**Brief**
Find the string "none" in the records. Copy every line it appears in.

**Exercise input**
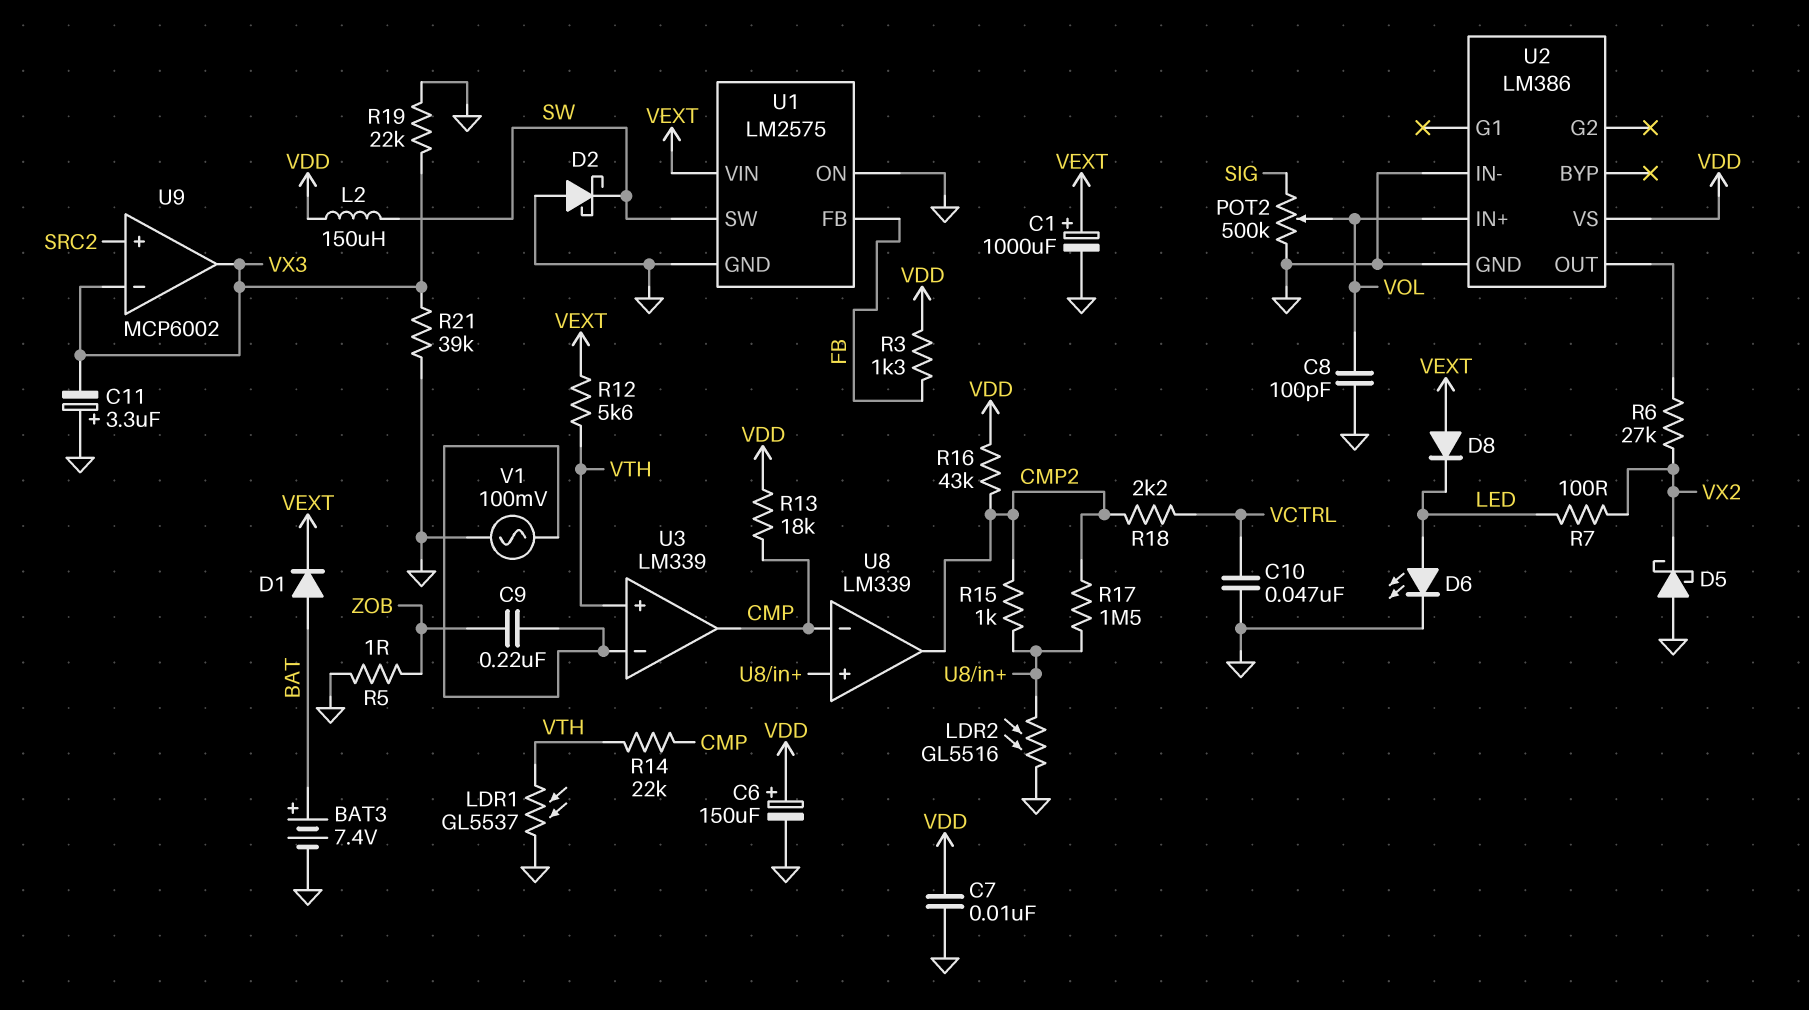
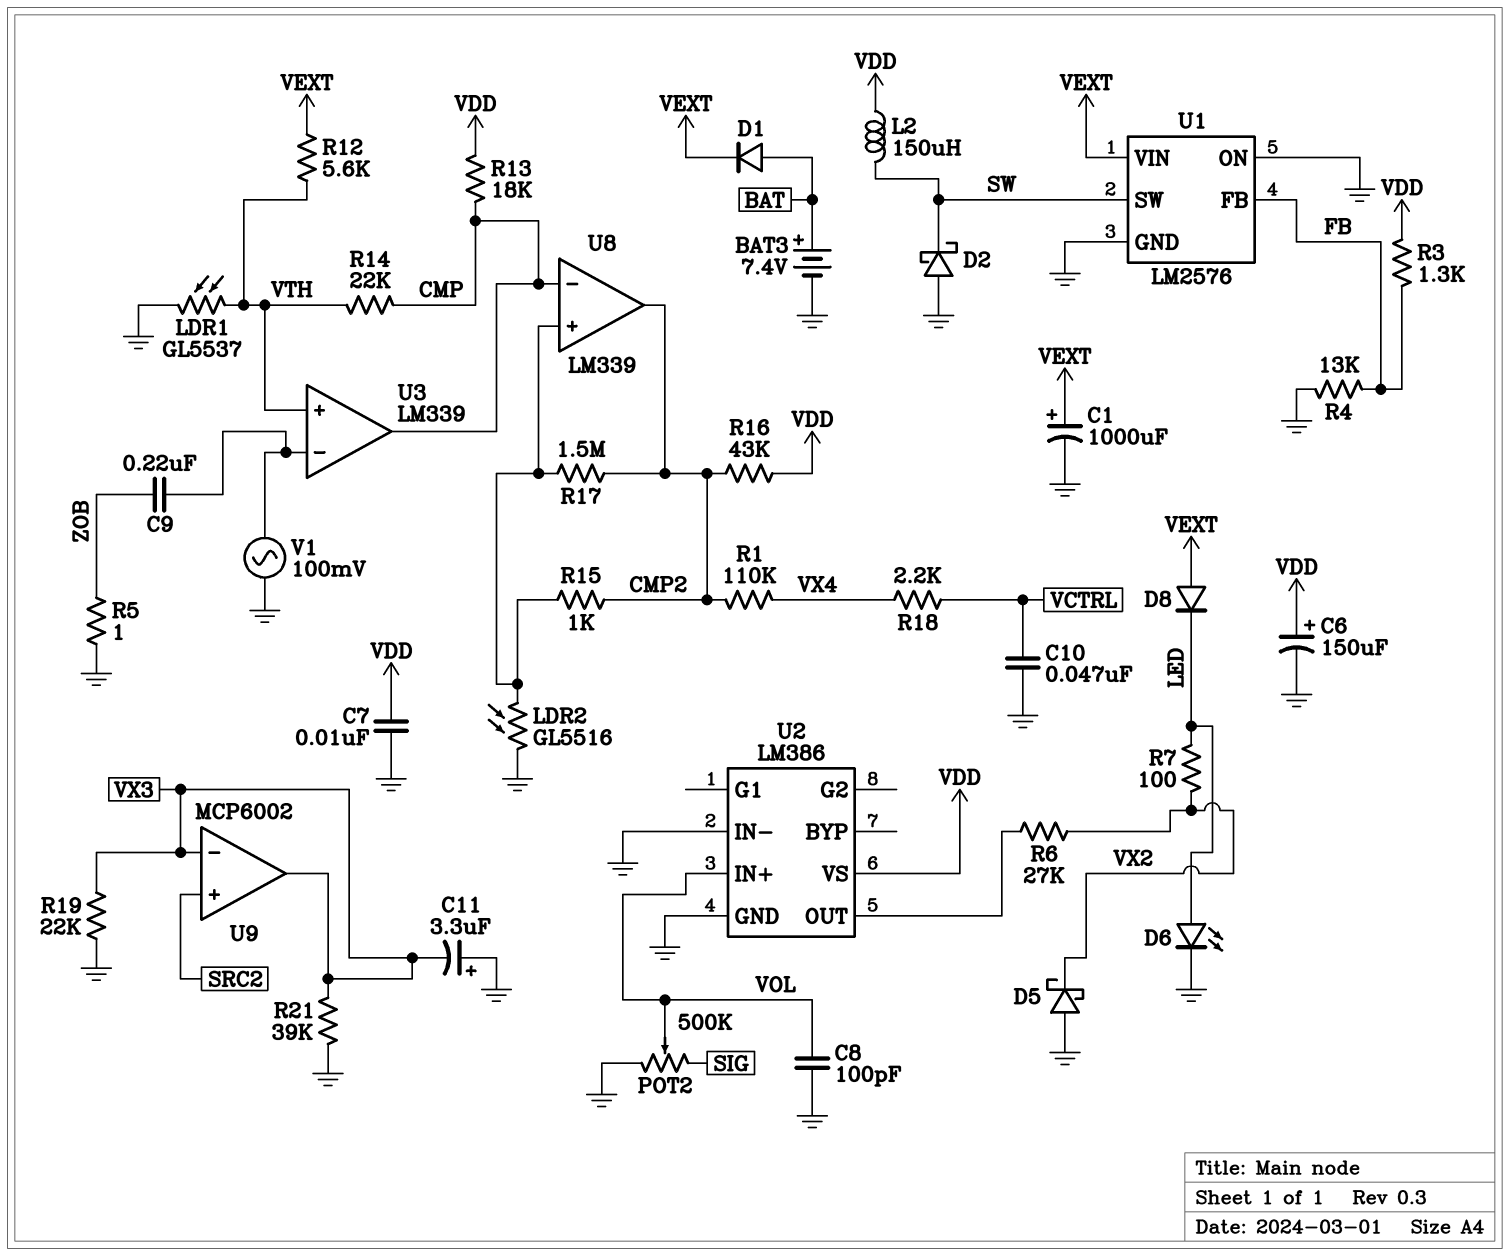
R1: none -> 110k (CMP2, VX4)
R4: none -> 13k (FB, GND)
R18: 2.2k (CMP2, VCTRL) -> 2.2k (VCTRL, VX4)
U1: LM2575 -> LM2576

...

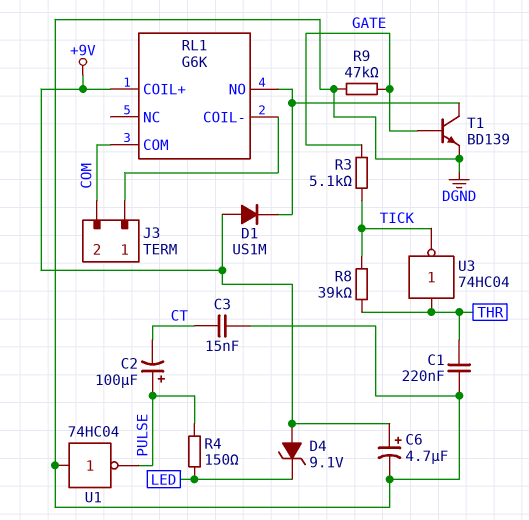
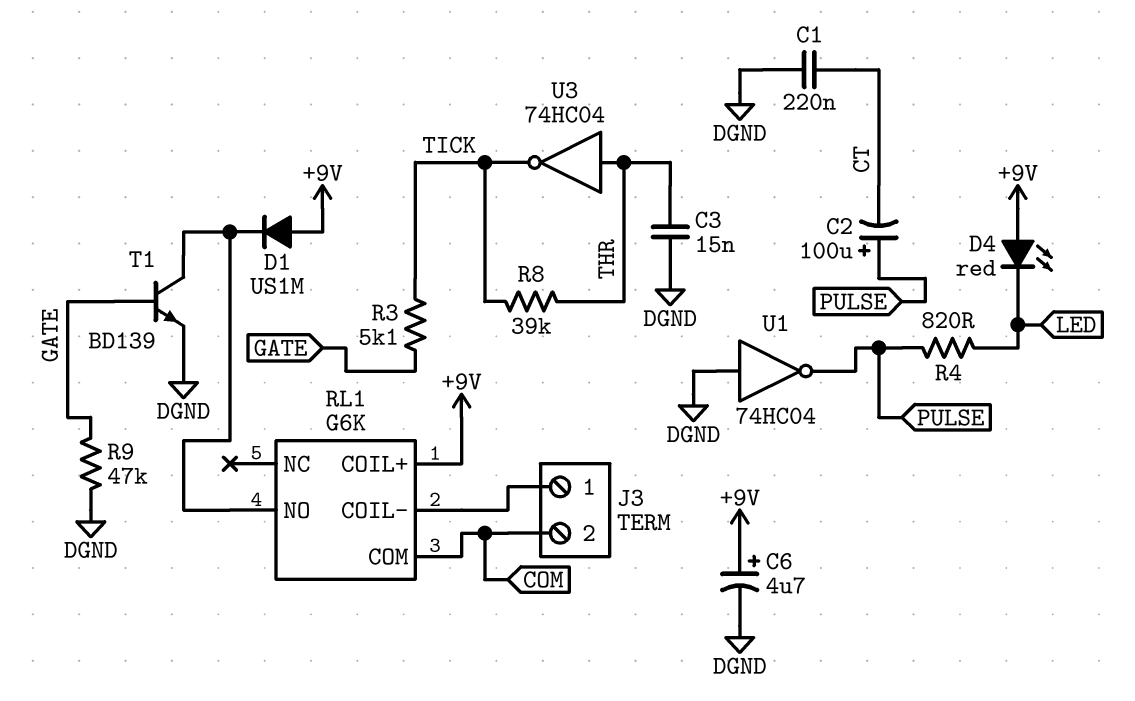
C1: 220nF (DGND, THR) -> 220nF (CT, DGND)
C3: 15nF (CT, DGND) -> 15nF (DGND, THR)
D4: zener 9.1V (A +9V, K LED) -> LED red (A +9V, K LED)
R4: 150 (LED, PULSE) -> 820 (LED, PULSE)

**Output of the task**
R1: none -> 110k (CMP2, VX4)
R4: none -> 13k (FB, GND)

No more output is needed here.